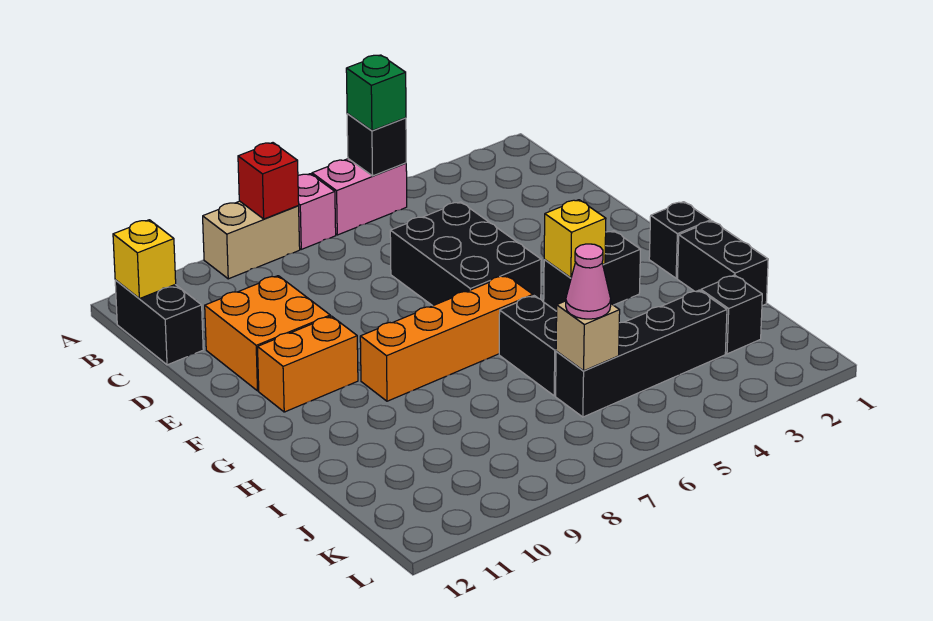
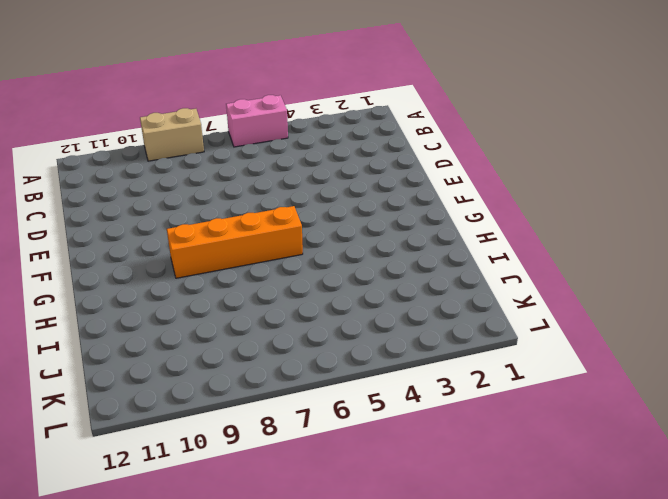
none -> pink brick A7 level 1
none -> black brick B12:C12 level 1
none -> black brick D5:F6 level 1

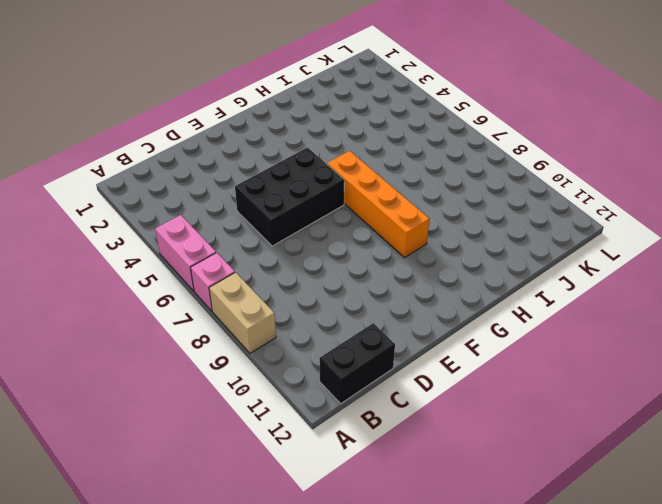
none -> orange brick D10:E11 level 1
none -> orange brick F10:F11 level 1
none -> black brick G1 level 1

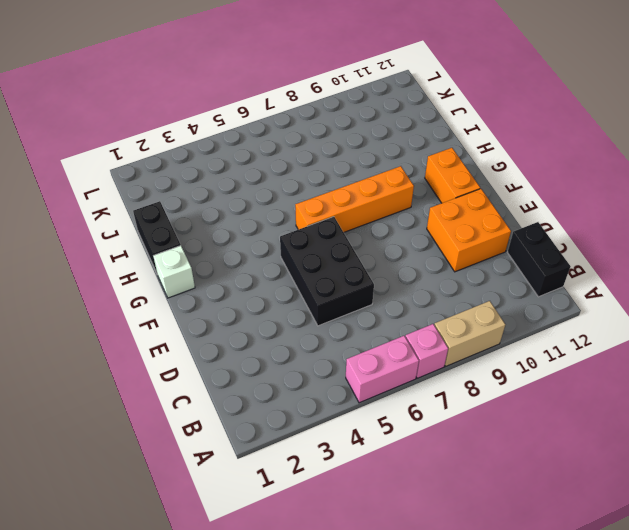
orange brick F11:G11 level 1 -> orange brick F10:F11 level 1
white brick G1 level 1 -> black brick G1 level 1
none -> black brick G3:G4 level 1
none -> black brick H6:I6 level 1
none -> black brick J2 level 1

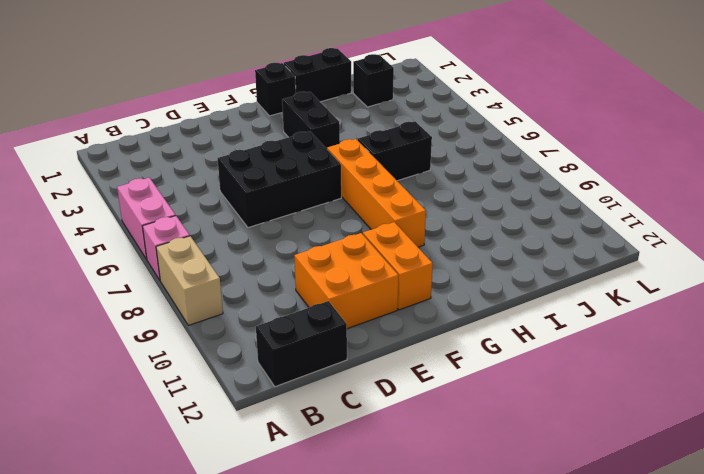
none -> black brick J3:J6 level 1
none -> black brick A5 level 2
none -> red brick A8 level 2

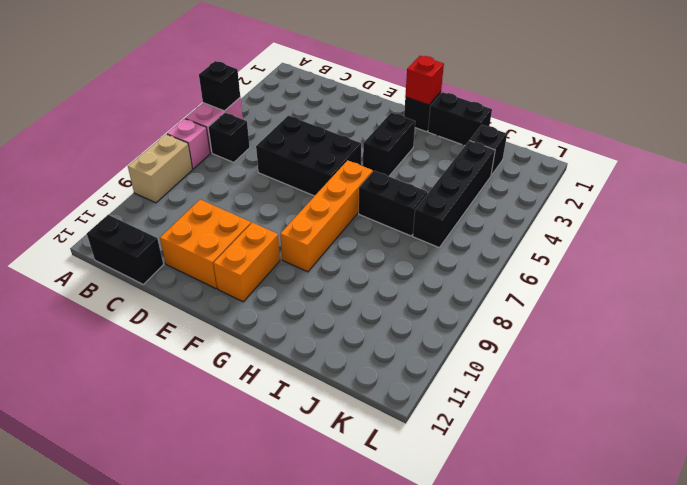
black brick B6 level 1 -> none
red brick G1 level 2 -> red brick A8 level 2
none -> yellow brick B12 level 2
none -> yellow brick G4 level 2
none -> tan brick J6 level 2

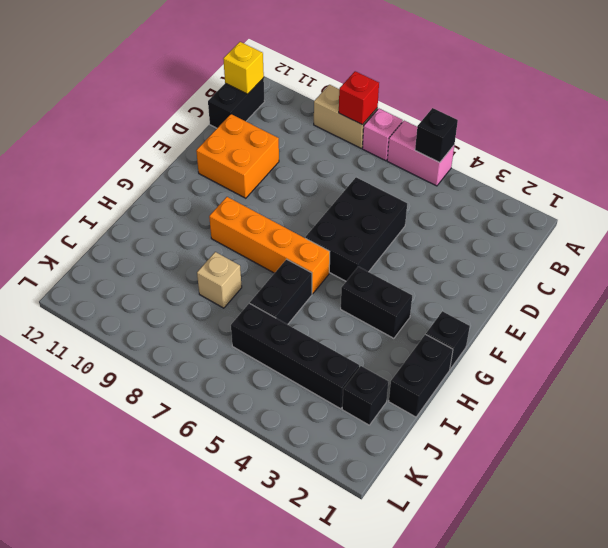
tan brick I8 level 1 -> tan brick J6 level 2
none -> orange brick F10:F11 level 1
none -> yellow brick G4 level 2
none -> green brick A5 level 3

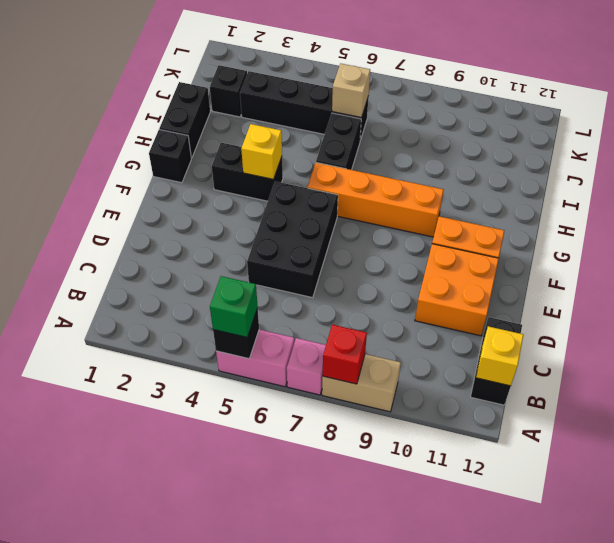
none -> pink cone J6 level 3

○ ○ ○ ○ ○ ○ ○

= Exercise prompt =
Find the lines above that contain the word "orange" and copy each one.

= Result below =
none -> orange brick D10:E11 level 1
none -> orange brick F10:F11 level 1
orange brick F11:G11 level 1 -> orange brick F10:F11 level 1
none -> orange brick F10:F11 level 1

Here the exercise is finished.